━━━━━ ENTRIES PROVIDED ━━━━━

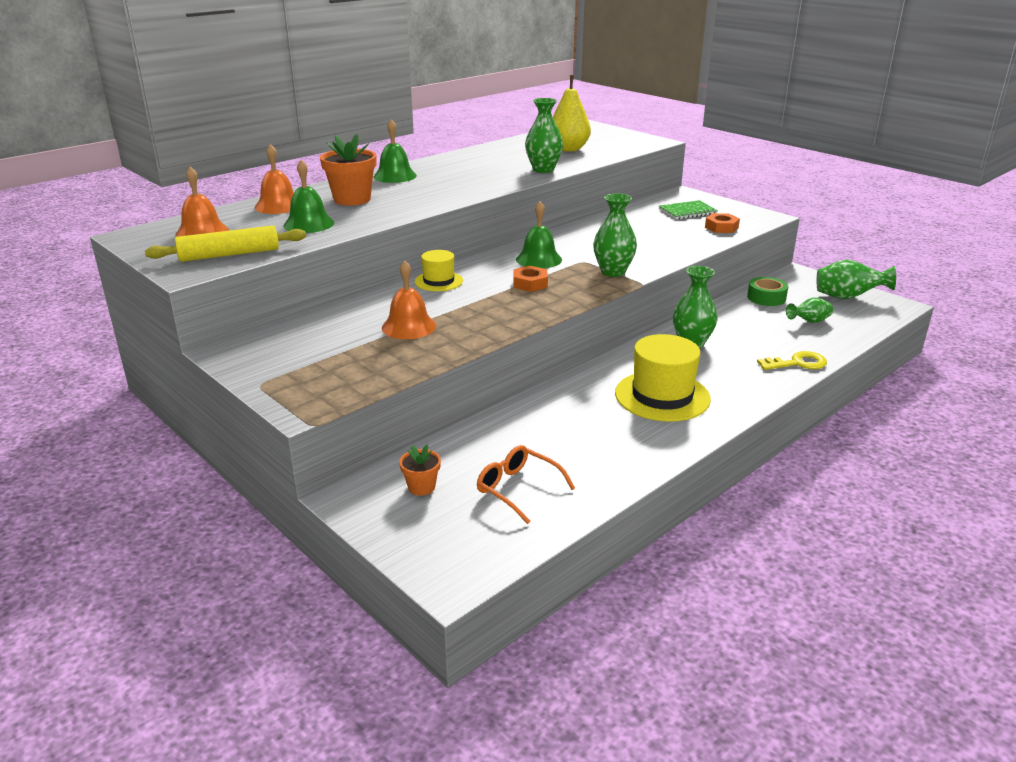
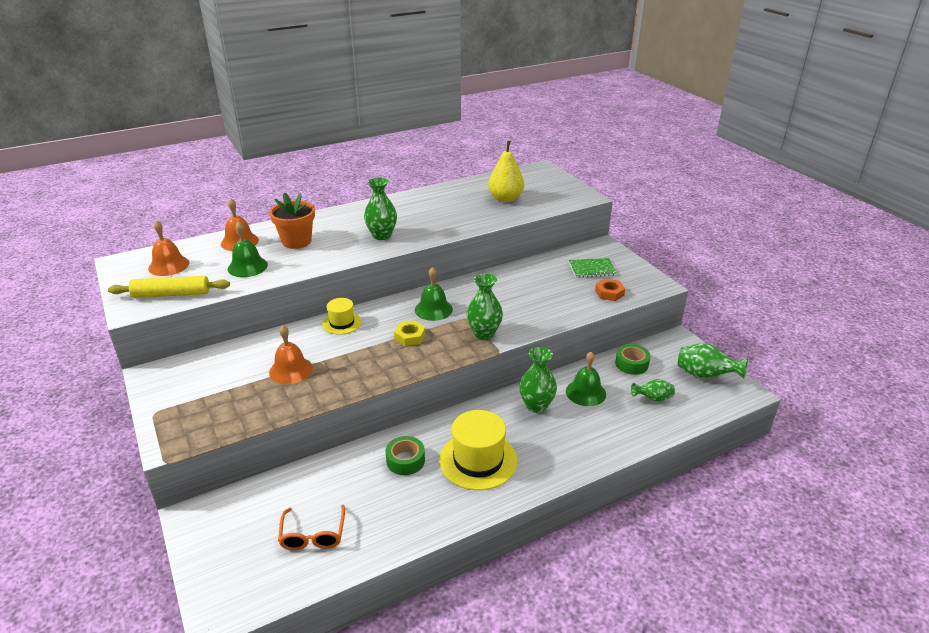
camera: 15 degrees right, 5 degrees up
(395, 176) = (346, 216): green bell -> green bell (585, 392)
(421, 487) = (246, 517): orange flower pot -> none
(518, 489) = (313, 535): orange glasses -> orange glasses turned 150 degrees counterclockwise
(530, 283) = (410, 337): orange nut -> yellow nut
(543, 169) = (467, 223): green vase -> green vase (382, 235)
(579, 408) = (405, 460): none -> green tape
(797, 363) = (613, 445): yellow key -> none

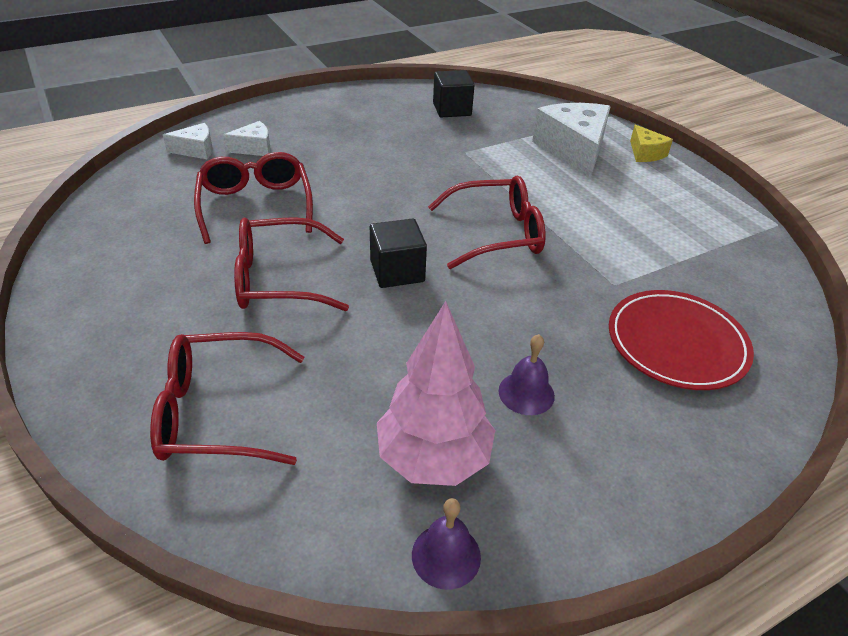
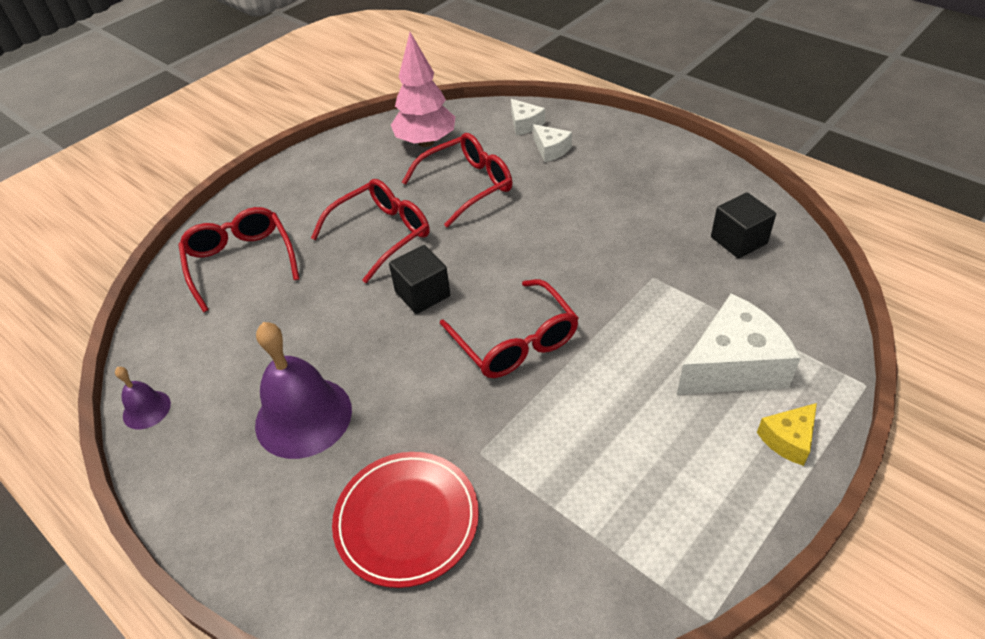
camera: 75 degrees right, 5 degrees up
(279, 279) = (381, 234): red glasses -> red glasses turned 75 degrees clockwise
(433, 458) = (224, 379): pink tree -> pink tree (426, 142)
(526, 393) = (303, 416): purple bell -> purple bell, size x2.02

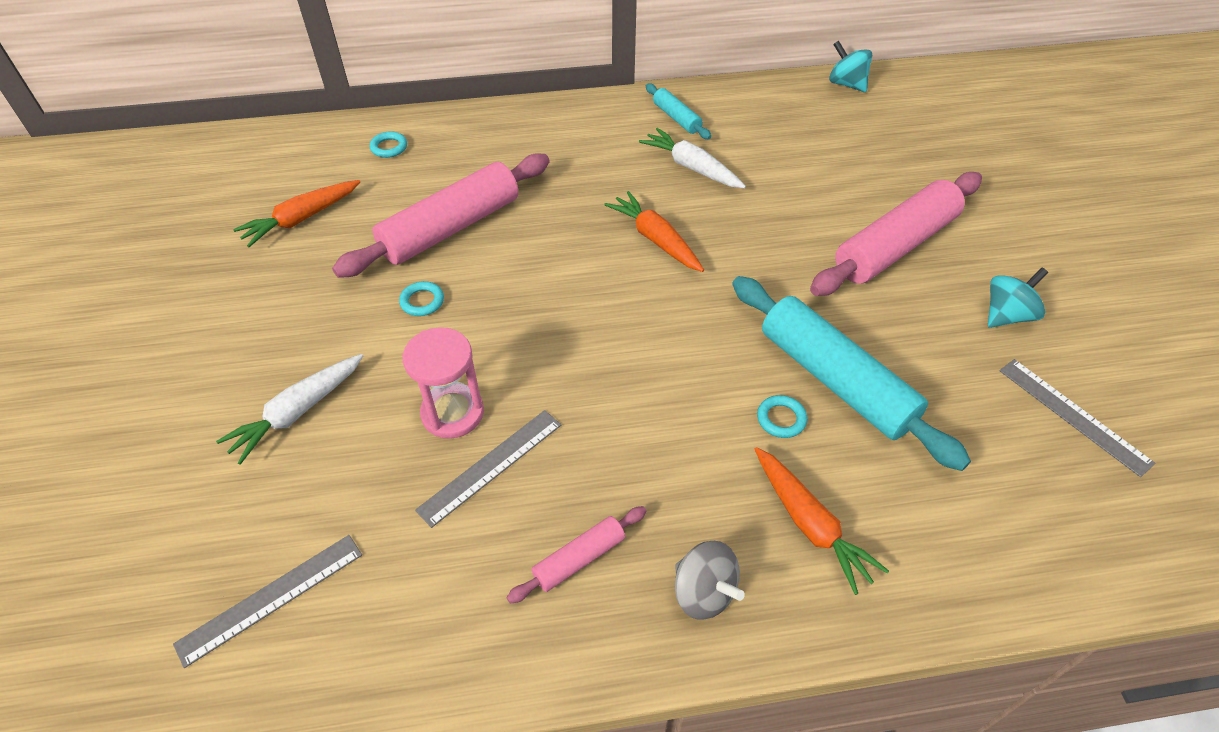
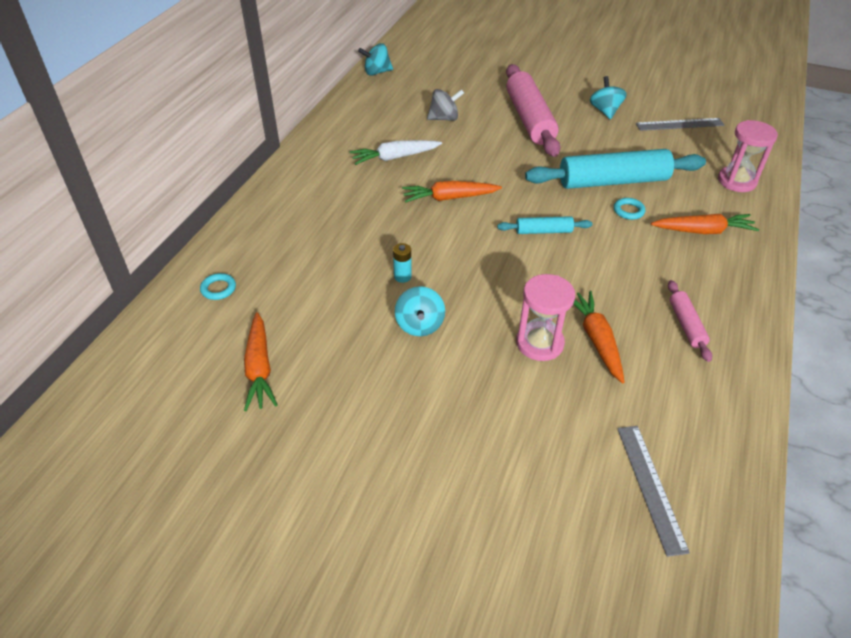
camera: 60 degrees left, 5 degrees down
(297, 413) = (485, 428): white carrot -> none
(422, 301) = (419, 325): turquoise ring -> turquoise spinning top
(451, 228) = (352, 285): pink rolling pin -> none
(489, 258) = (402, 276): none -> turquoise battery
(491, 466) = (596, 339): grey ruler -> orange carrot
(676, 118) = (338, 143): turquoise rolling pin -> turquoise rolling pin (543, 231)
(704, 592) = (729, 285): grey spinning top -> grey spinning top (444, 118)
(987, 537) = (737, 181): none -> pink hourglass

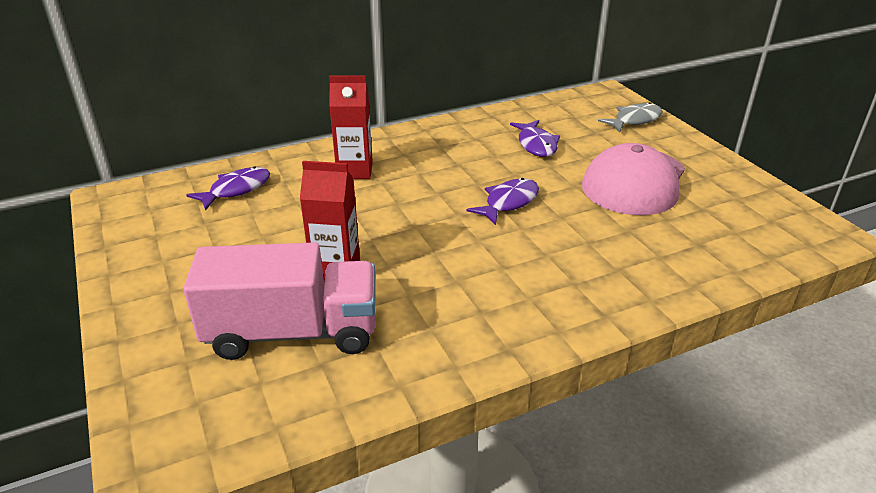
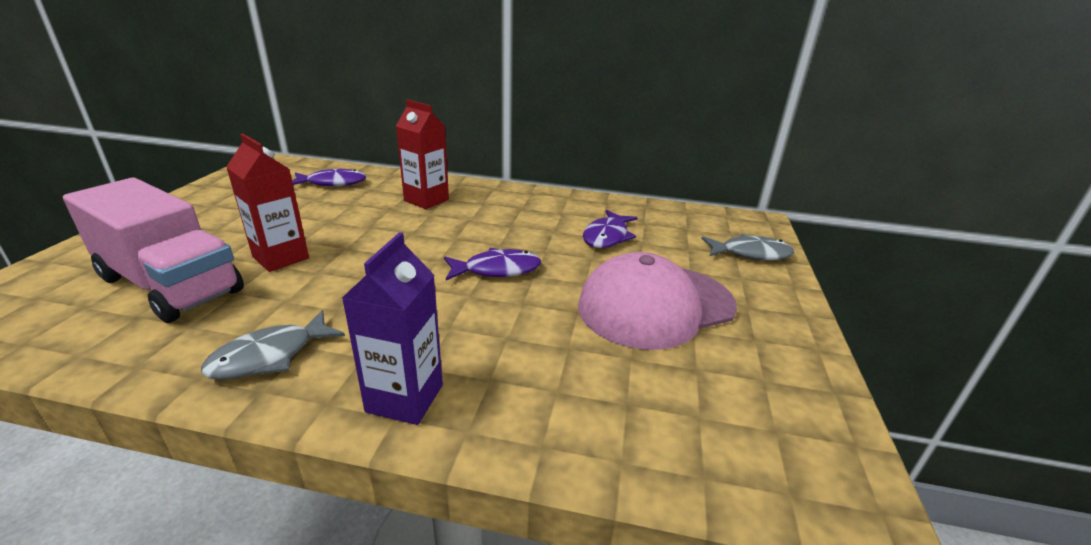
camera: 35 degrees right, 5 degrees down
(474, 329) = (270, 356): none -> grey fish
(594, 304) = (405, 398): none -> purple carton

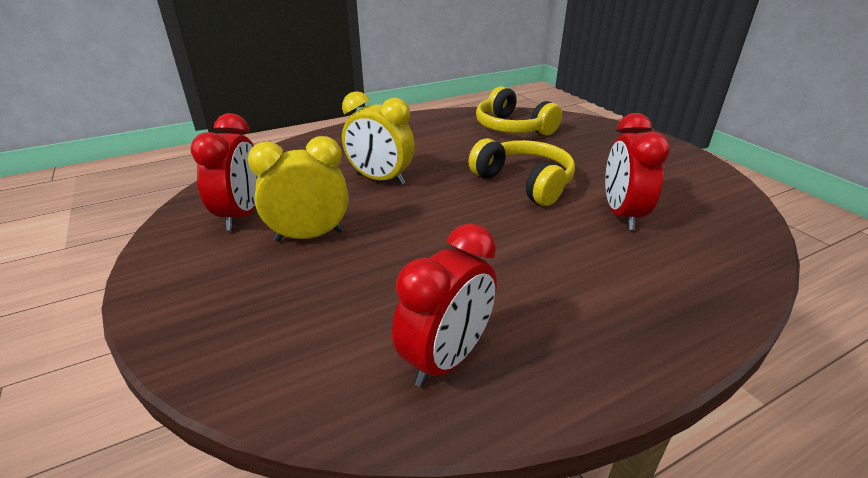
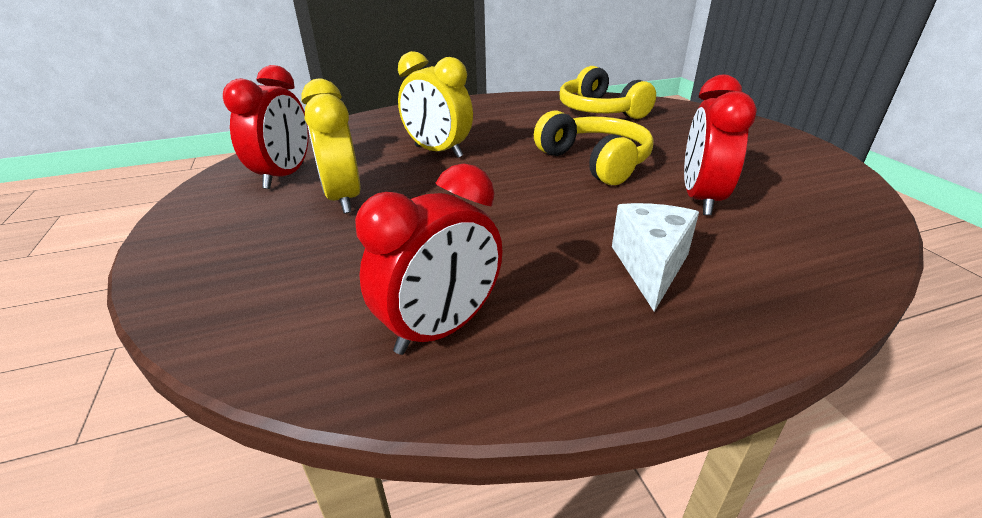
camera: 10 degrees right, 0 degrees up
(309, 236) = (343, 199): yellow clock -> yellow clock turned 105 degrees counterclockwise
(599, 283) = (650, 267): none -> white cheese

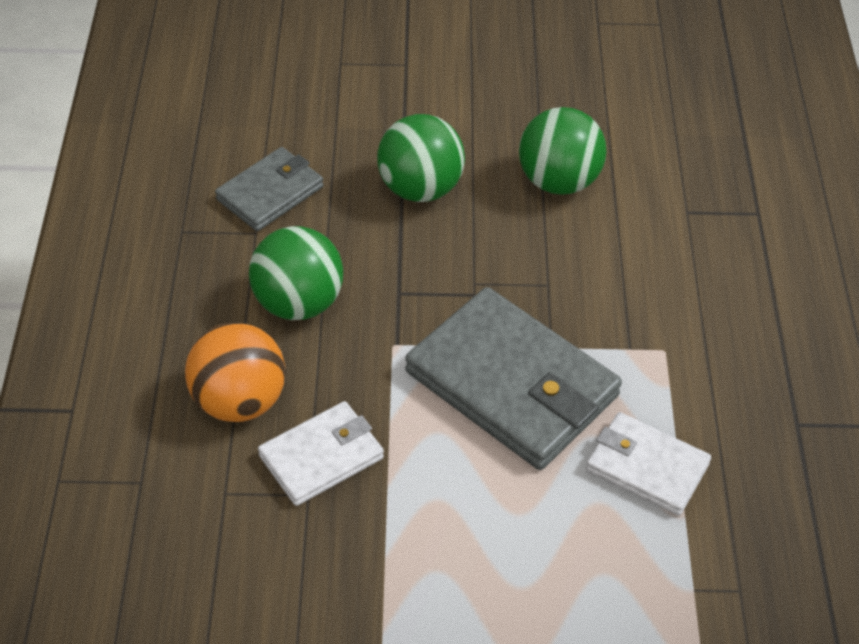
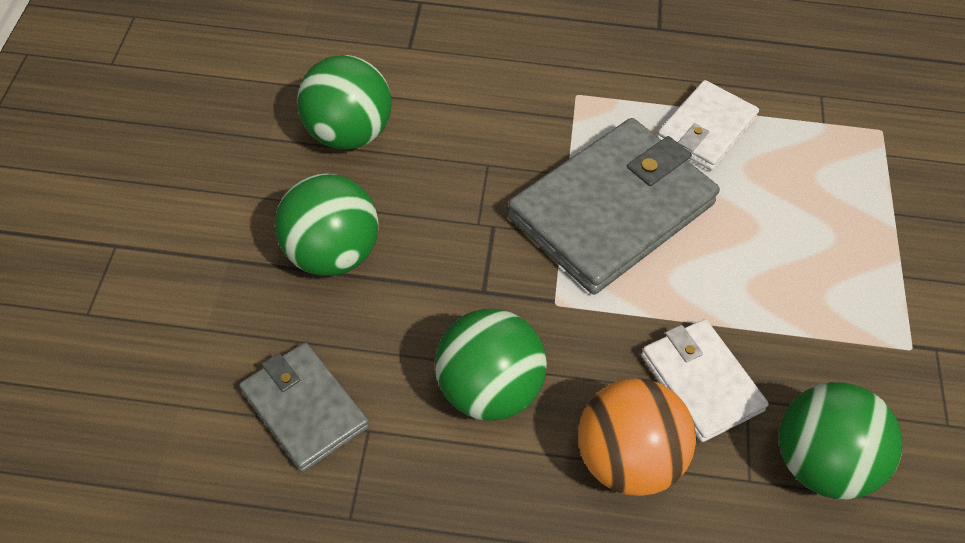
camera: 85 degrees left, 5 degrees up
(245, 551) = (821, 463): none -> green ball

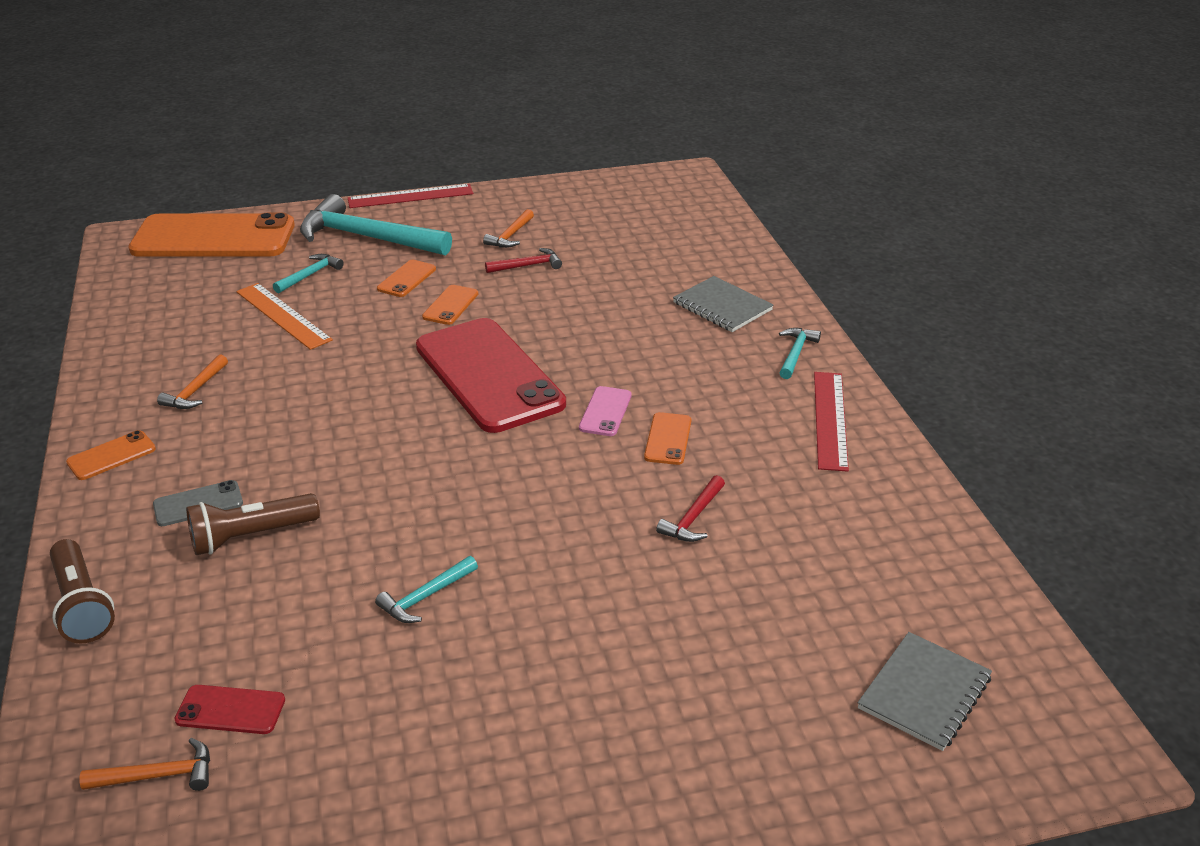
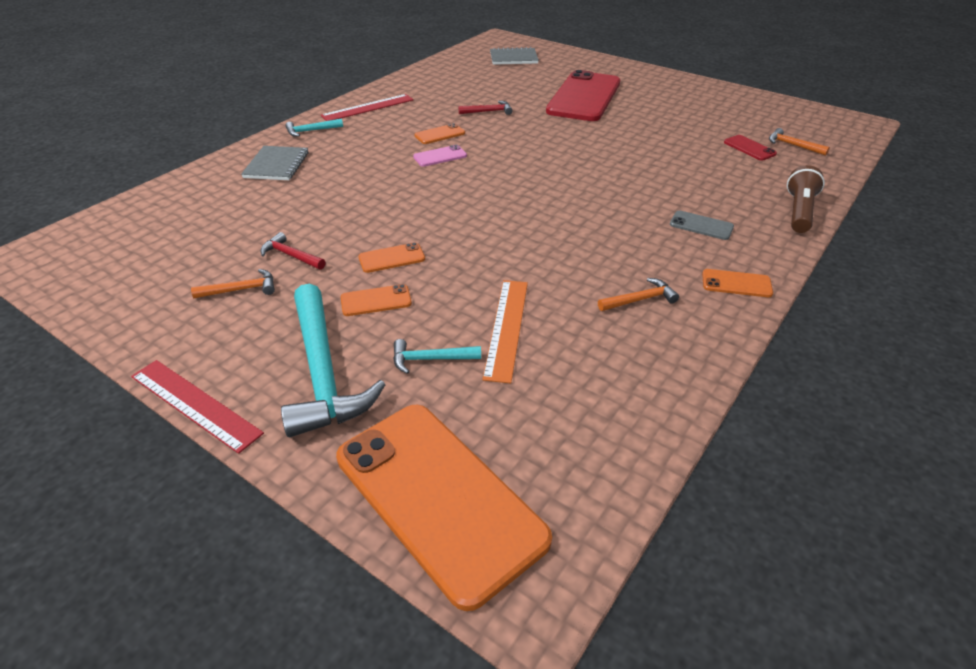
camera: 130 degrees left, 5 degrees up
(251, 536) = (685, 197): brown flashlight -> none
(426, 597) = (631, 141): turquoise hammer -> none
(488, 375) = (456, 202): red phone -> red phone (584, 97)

━━━━━

*PROBLEM TO WORK ON*
Full copy, no pictures: write out each line of the data exactly as it stands.

*TASK OUTPUT*
camera: 15 degrees right, 5 degrees up
(395, 176) = (346, 216): green bell -> green bell (585, 392)
(421, 487) = (246, 517): orange flower pot -> none
(518, 489) = (313, 535): orange glasses -> orange glasses turned 150 degrees counterclockwise
(530, 283) = (410, 337): orange nut -> yellow nut
(543, 169) = (467, 223): green vase -> green vase (382, 235)
(579, 408) = (405, 460): none -> green tape
(797, 363) = (613, 445): yellow key -> none

camera: 75 degrees right, 5 degrees up
(279, 279) = (381, 234): red glasses -> red glasses turned 75 degrees clockwise
(433, 458) = (224, 379): pink tree -> pink tree (426, 142)
(526, 393) = (303, 416): purple bell -> purple bell, size x2.02

camera: 60 degrees left, 5 degrees down
(297, 413) = (485, 428): white carrot -> none
(422, 301) = (419, 325): turquoise ring -> turquoise spinning top
(451, 228) = (352, 285): pink rolling pin -> none
(489, 258) = (402, 276): none -> turquoise battery
(491, 466) = (596, 339): grey ruler -> orange carrot
(676, 118) = (338, 143): turquoise rolling pin -> turquoise rolling pin (543, 231)
(704, 592) = (729, 285): grey spinning top -> grey spinning top (444, 118)
(987, 537) = (737, 181): none -> pink hourglass

camera: 35 degrees right, 5 degrees down
(474, 329) = (270, 356): none -> grey fish
(594, 304) = (405, 398): none -> purple carton

camera: 10 degrees right, 0 degrees up
(309, 236) = (343, 199): yellow clock -> yellow clock turned 105 degrees counterclockwise
(599, 283) = (650, 267): none -> white cheese

camera: 85 degrees left, 5 degrees up
(245, 551) = (821, 463): none -> green ball

camera: 130 degrees left, 5 degrees up
(251, 536) = (685, 197): brown flashlight -> none
(426, 597) = (631, 141): turquoise hammer -> none
(488, 375) = (456, 202): red phone -> red phone (584, 97)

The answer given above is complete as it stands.